*** Opening Data to examine ***

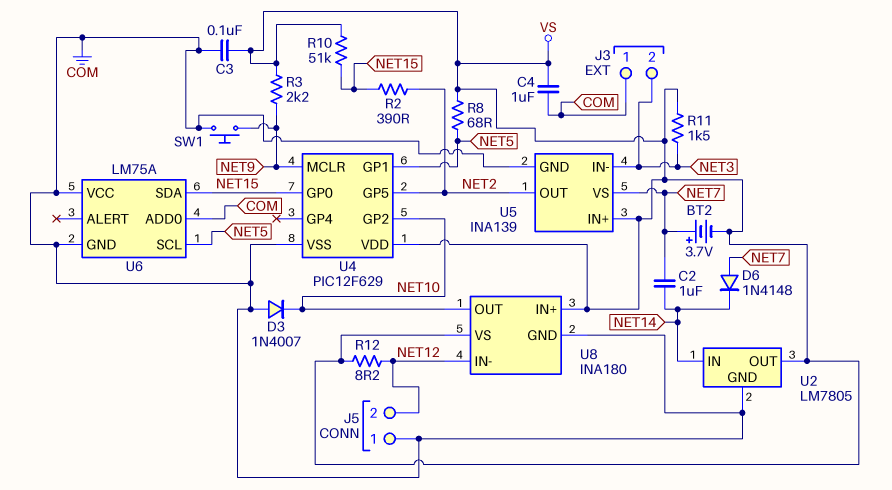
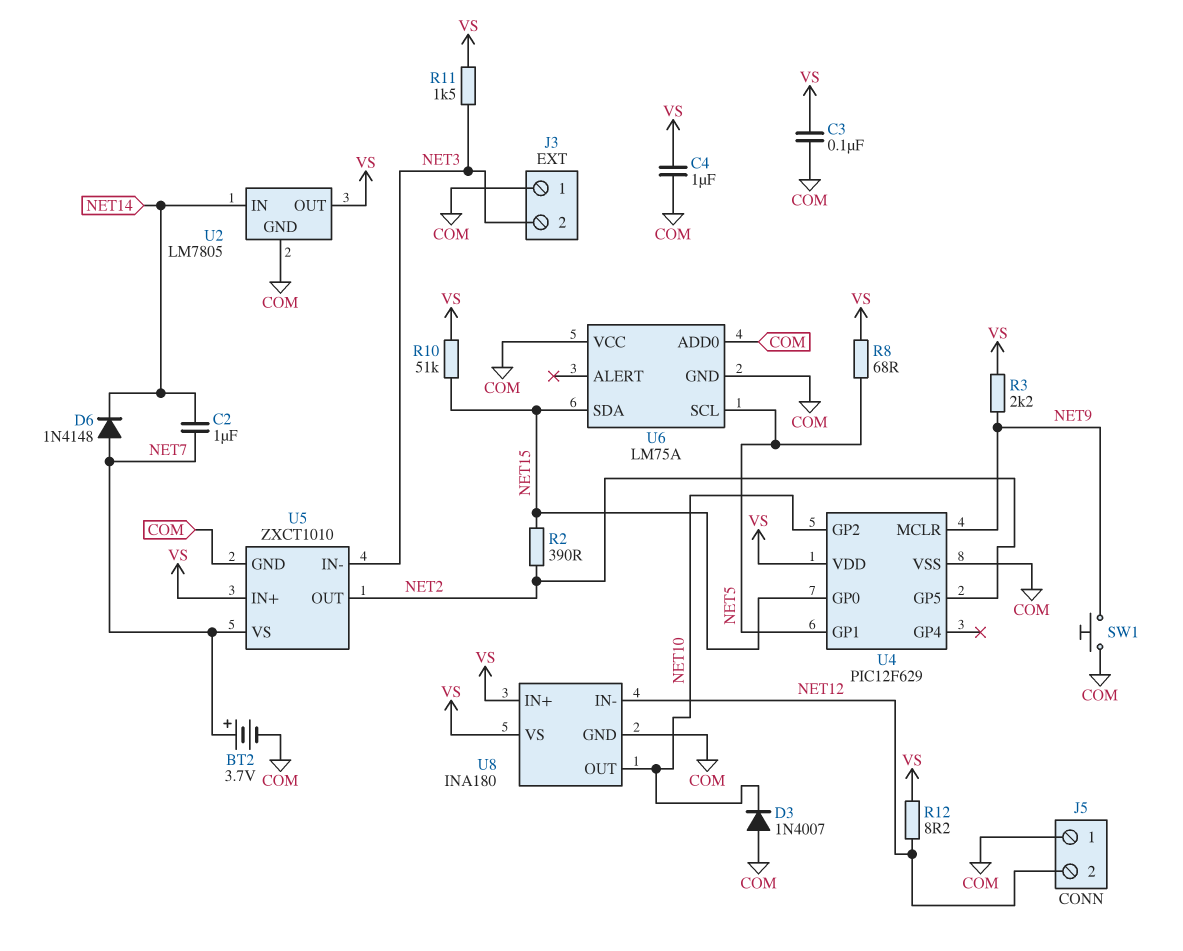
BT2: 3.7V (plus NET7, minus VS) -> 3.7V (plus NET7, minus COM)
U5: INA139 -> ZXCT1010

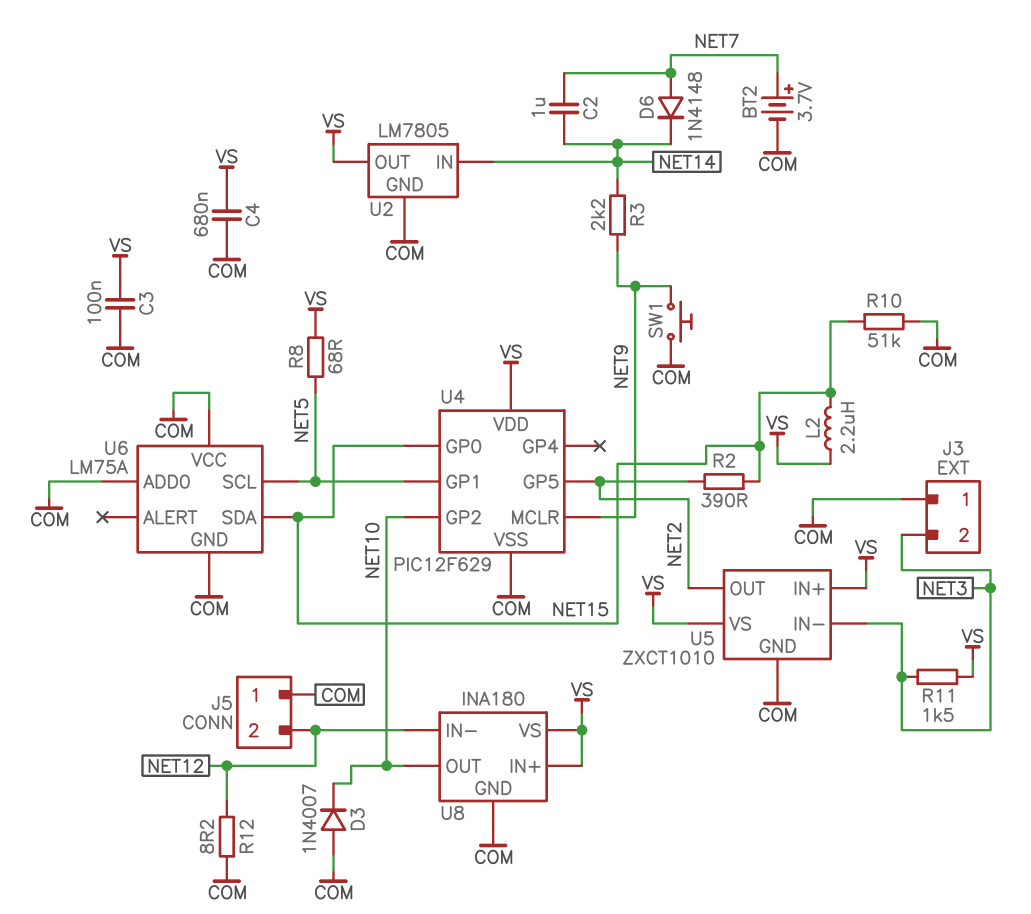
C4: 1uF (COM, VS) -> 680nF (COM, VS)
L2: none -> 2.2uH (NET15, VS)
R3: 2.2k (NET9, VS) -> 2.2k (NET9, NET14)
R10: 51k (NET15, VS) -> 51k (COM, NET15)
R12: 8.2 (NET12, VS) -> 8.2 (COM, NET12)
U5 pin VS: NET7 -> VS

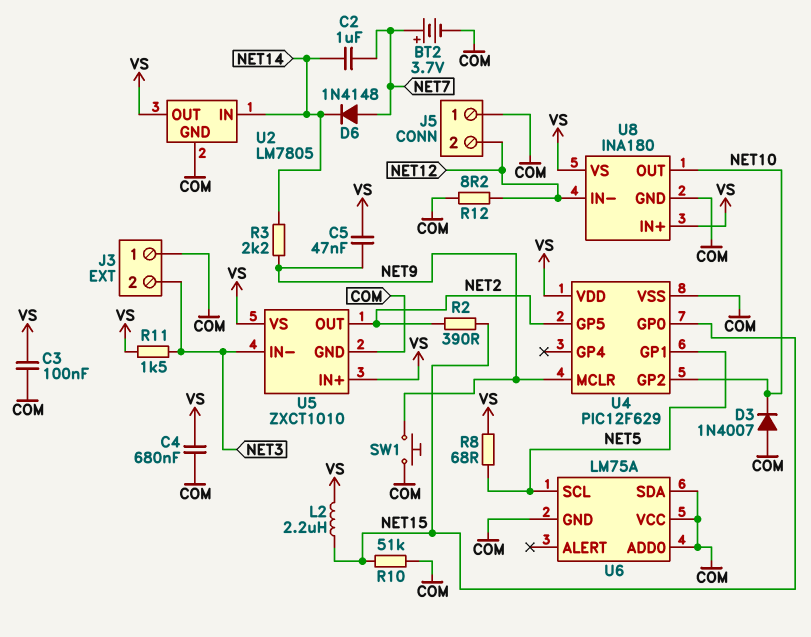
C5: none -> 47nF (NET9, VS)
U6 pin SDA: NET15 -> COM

*** Closing Data to examine ***

Your instructions: Copy out, from the material above, each line where the word "none" is present.

Task output:
L2: none -> 2.2uH (NET15, VS)
C5: none -> 47nF (NET9, VS)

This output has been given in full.